*** Opening of EXTRACTED MATERIAL ***

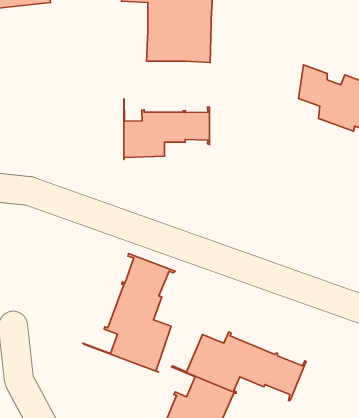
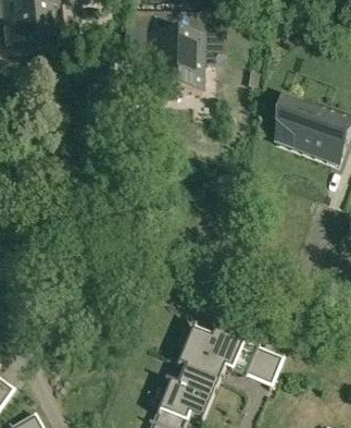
building: [124,99,210,159] -> none
building: [83,254,175,372] -> none

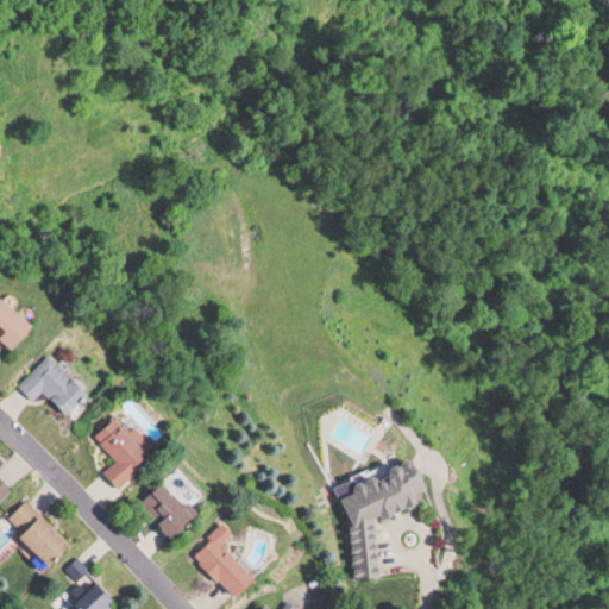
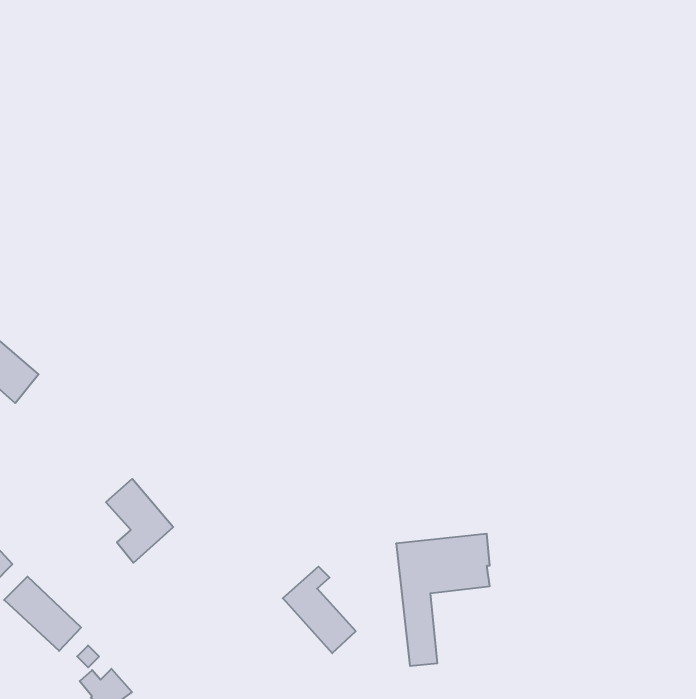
building: [15,354,87,416] -> none
building: [138,483,196,540] -> none
building: [192,525,255,599] -> [283,567,356,653]

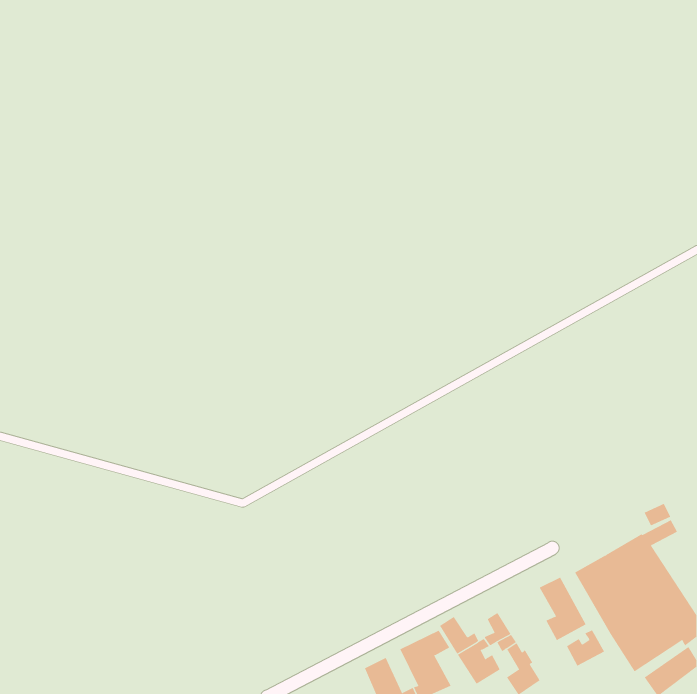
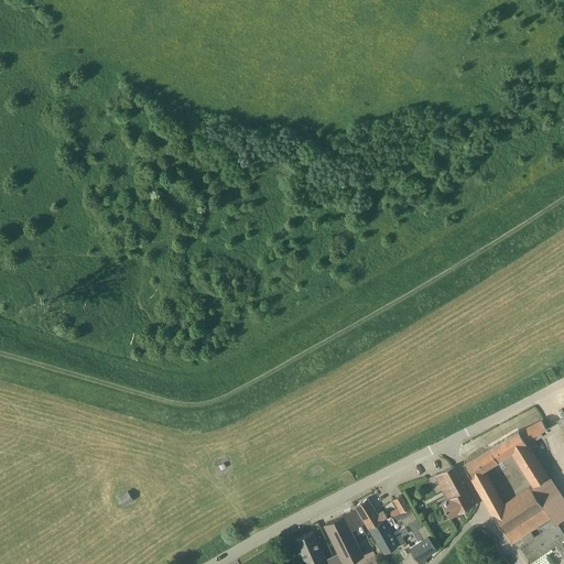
building: [566,629,605,666] -> none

*** Close of EXTRACTED MATERIAL ***

* _INSTRUCTIONS TO FOLLOW_: No pictures should appear in the answer, which is to be the lines from the line with "building: [138,483,196,540] -> none" through the end of the records above, restated exactly.

* _OUTPUT OF THE TASK_:
building: [138,483,196,540] -> none
building: [192,525,255,599] -> [283,567,356,653]

building: [566,629,605,666] -> none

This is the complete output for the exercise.